→ **Instructions to follow**: Reproduce the entries that follow exactly, dropping each image.

Data items:
▽

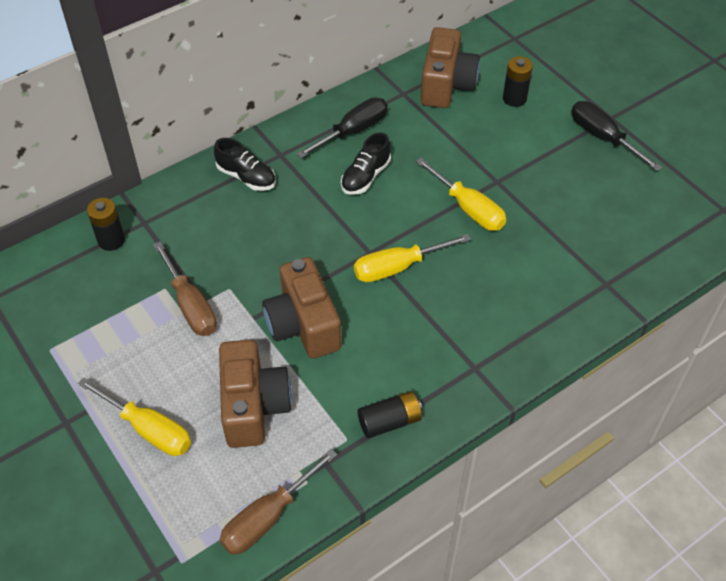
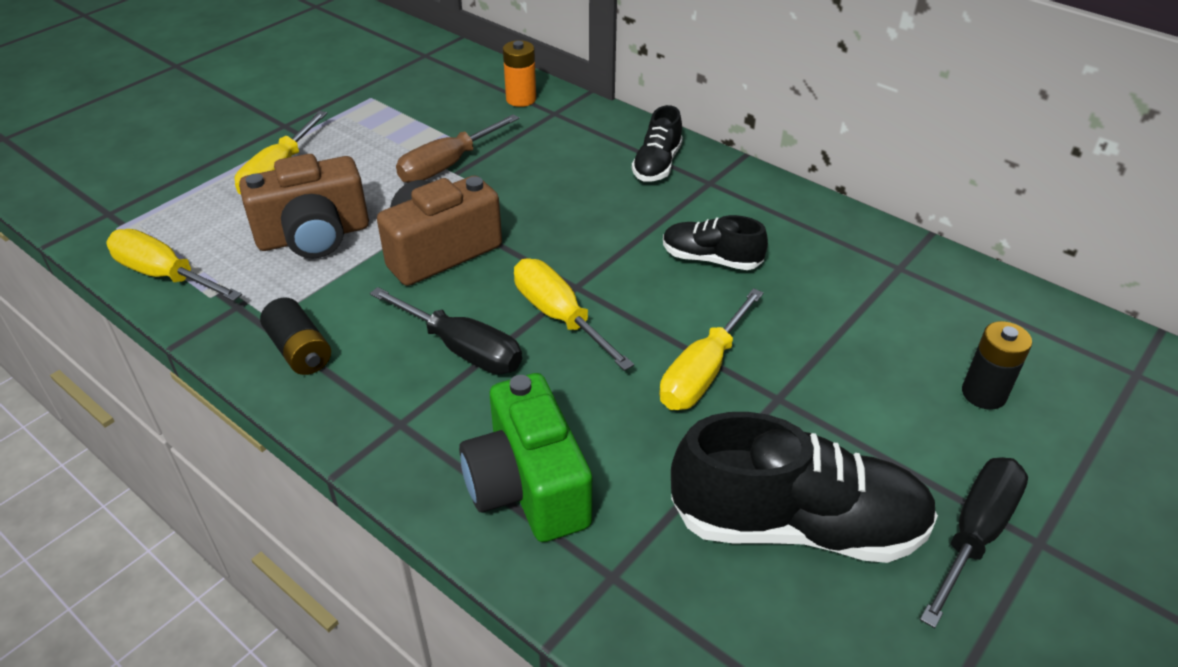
camera: 75 degrees right, 10 degrees down
(111, 240) = (521, 99): black battery -> orange battery
(268, 517) = (164, 275): brown screwdriver -> yellow screwdriver
(353, 131) = (789, 233): black screwdriver -> black screwdriver (462, 349)
(446, 85) = (952, 309): brown camera -> none
(539, 309) = (528, 486): none -> green camera
(587, 201) = (796, 525): none -> black shoe

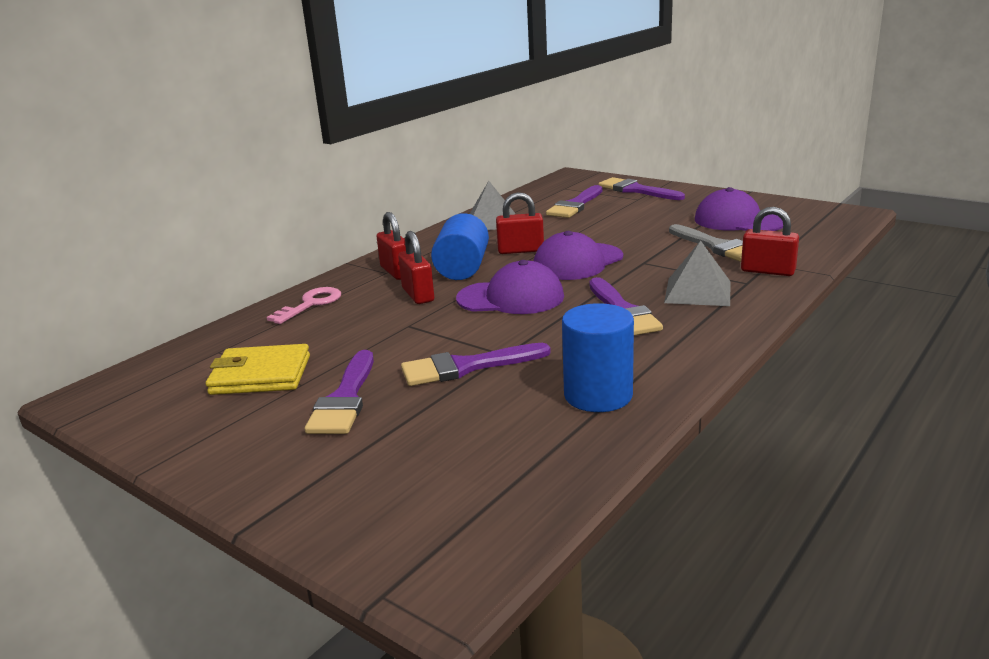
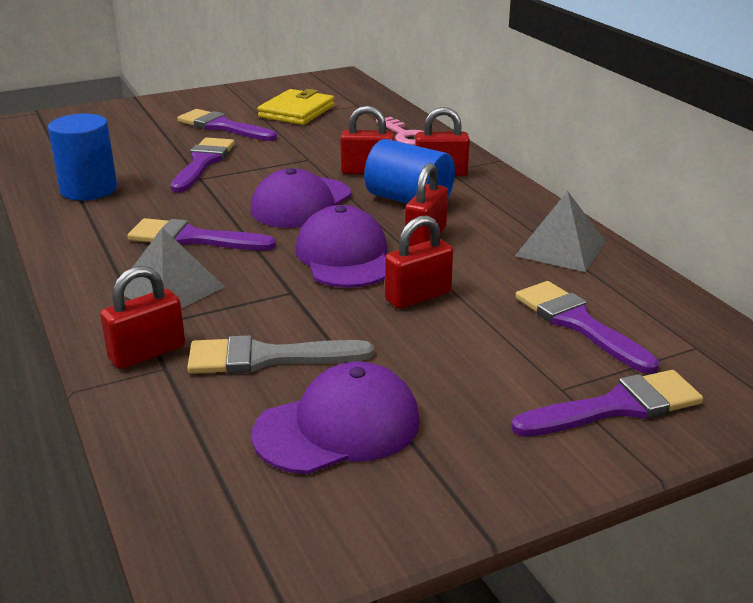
camera: 115 degrees right, 5 degrees up
(599, 235) = (418, 296): none -> red padlock

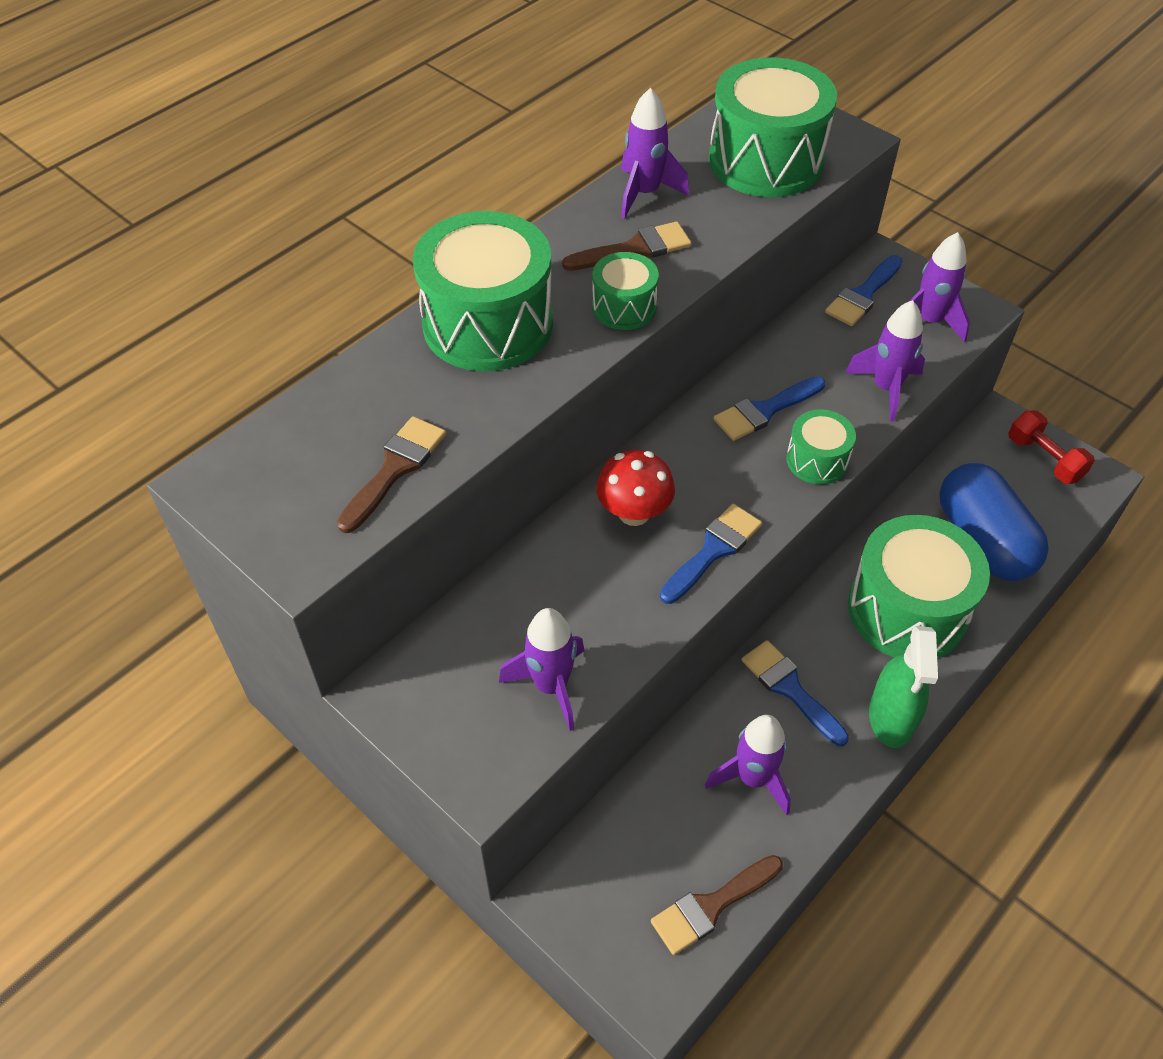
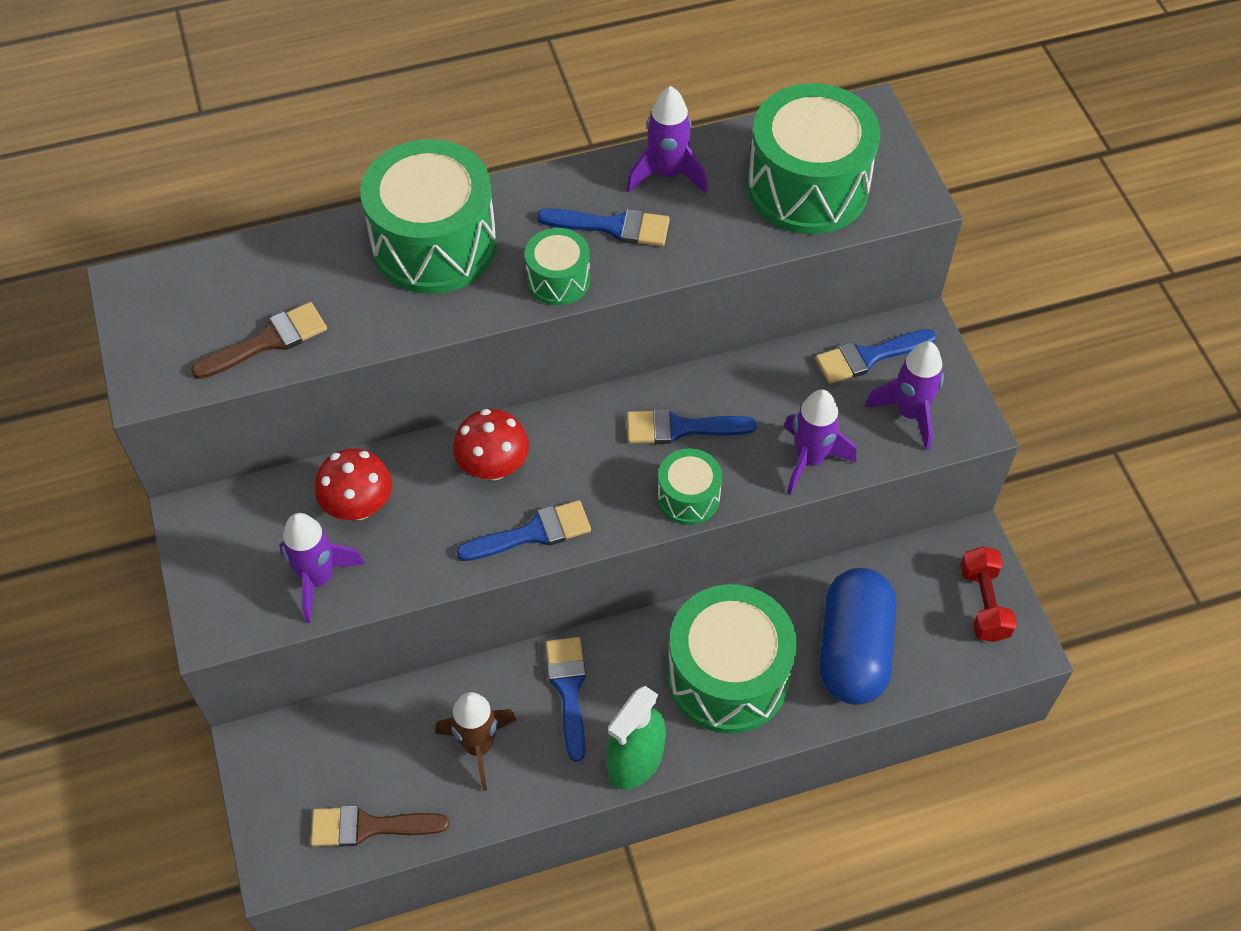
camera: 30 degrees right, 5 degrees up
(538, 603) = (359, 506): none -> red mushroom
(635, 249) = (613, 227): brown brush -> blue brush
(752, 778) = (478, 746): purple rocket -> brown rocket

△

→ **Answer for the task**:
camera: 75 degrees right, 10 degrees down
(111, 240) = (521, 99): black battery -> orange battery
(268, 517) = (164, 275): brown screwdriver -> yellow screwdriver
(353, 131) = (789, 233): black screwdriver -> black screwdriver (462, 349)
(446, 85) = (952, 309): brown camera -> none
(539, 309) = (528, 486): none -> green camera
(587, 201) = (796, 525): none -> black shoe

camera: 115 degrees right, 5 degrees up
(599, 235) = (418, 296): none -> red padlock

camera: 30 degrees right, 5 degrees up
(538, 603) = (359, 506): none -> red mushroom
(635, 249) = (613, 227): brown brush -> blue brush
(752, 778) = (478, 746): purple rocket -> brown rocket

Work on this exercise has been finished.